**WHAT TO DO**.
Across the records below, how many lines include the string "watering"? State the number and nothing more.

Dataset excerpts:
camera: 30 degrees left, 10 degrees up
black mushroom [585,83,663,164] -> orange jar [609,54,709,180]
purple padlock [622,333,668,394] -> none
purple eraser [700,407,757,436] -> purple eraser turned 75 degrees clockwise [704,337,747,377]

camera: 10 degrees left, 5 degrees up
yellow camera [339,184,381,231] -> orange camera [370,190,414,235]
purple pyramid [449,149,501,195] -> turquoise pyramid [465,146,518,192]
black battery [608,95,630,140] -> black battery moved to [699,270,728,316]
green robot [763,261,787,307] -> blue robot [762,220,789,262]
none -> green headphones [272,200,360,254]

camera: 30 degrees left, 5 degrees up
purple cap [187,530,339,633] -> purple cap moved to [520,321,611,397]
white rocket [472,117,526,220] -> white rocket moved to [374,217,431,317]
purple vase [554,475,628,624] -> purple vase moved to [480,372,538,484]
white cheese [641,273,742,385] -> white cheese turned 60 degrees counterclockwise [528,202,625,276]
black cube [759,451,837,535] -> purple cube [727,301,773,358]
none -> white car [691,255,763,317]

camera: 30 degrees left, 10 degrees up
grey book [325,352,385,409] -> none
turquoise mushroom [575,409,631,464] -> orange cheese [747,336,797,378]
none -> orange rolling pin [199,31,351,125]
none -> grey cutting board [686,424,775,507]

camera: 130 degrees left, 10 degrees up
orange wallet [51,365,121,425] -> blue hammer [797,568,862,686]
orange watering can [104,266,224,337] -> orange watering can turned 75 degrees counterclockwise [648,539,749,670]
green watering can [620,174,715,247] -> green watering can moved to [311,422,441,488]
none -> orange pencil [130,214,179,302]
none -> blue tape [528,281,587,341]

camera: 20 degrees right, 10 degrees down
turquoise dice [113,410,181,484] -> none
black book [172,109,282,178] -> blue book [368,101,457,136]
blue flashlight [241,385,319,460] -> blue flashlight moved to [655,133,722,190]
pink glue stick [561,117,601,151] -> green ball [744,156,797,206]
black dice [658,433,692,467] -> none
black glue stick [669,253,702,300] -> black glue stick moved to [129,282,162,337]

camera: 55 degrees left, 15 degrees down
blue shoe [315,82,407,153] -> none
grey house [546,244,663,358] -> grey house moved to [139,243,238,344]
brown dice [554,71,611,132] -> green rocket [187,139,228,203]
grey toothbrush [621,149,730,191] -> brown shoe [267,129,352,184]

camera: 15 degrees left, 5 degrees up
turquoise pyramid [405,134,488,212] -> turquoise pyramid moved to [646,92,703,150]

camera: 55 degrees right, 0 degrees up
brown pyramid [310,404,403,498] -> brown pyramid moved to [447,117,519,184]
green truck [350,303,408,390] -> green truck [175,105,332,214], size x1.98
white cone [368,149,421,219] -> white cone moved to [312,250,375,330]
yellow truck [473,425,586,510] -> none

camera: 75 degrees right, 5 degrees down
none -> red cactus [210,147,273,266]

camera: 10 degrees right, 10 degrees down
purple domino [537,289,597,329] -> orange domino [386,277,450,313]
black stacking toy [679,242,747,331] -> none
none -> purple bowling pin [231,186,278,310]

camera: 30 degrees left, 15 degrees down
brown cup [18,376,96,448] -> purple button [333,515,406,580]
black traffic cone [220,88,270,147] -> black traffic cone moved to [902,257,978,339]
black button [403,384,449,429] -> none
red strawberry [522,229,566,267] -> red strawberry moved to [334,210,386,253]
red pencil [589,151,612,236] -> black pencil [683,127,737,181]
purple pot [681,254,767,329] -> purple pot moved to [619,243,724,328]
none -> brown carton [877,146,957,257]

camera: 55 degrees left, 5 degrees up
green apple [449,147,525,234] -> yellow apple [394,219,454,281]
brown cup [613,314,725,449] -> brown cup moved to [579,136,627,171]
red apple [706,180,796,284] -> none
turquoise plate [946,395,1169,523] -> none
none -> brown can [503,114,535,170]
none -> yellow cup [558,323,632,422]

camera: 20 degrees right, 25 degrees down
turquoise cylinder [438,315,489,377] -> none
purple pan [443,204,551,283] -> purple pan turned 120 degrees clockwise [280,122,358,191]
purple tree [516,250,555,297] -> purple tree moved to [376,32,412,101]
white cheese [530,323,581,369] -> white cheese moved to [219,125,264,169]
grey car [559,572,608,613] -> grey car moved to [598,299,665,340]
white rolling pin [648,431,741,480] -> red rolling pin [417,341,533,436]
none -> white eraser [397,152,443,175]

**EXERCISE RESULT**.
2